Requirement: Among these entries, how many lines have the string "guzik" in them? Only the number is needed.

*** Block opens ***

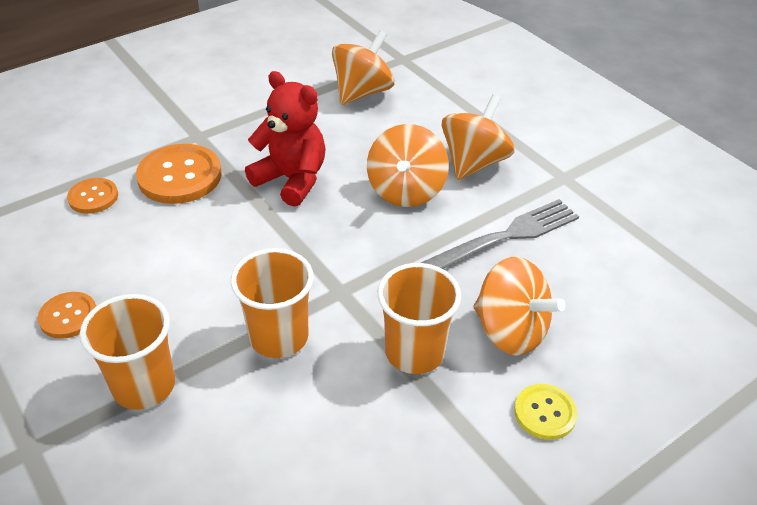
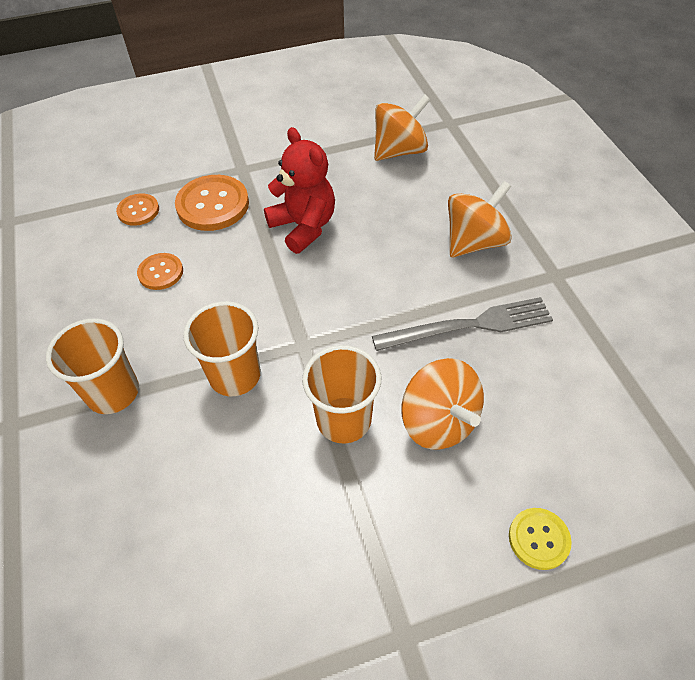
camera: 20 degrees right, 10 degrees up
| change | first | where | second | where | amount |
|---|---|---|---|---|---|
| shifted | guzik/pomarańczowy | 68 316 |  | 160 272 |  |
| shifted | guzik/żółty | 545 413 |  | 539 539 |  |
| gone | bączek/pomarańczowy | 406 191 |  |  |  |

*** Block closes ***

Answer to this task: 2